» **PROBLEM REQUIREMENTS**
Give back all of the data exactly, with every picture omitted.

(Object change listings)
---
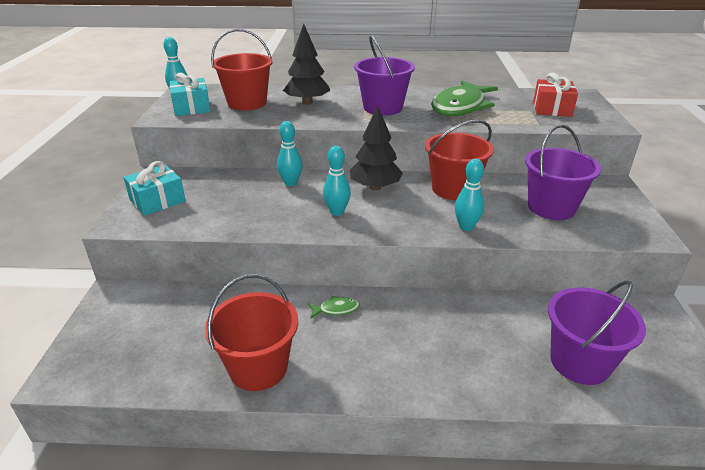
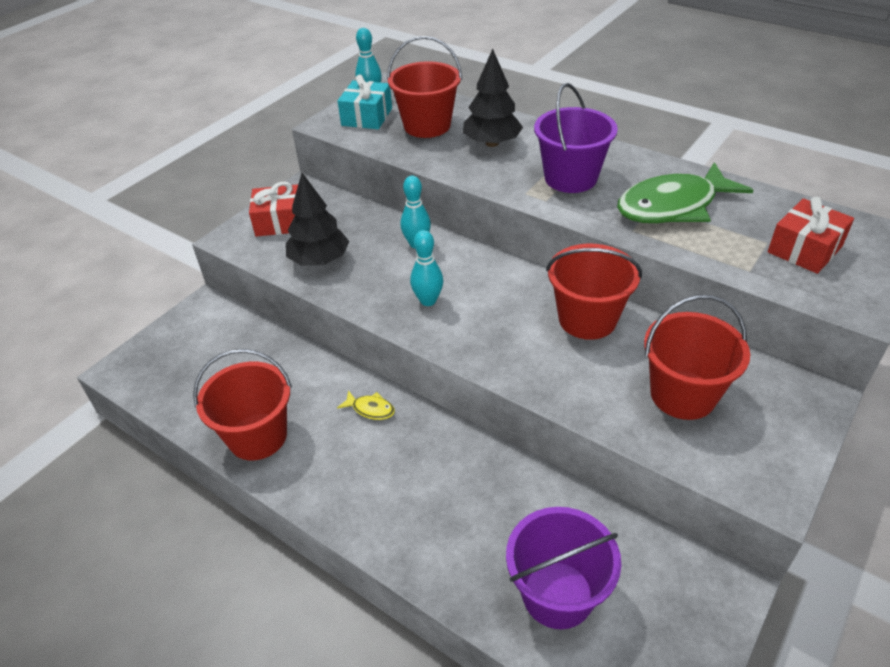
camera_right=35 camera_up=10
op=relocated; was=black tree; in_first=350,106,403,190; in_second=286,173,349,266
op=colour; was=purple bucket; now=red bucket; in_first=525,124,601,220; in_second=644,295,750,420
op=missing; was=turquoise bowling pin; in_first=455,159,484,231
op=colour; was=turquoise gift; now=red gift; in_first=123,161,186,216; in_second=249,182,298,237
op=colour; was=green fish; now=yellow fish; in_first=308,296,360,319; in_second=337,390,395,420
---
» **COMPLETED TASK**
camera_right=35 camera_up=10
op=relocated; was=black tree; in_first=350,106,403,190; in_second=286,173,349,266
op=colour; was=purple bucket; now=red bucket; in_first=525,124,601,220; in_second=644,295,750,420
op=missing; was=turquoise bowling pin; in_first=455,159,484,231
op=colour; was=turquoise gift; now=red gift; in_first=123,161,186,216; in_second=249,182,298,237
op=colour; was=green fish; now=yellow fish; in_first=308,296,360,319; in_second=337,390,395,420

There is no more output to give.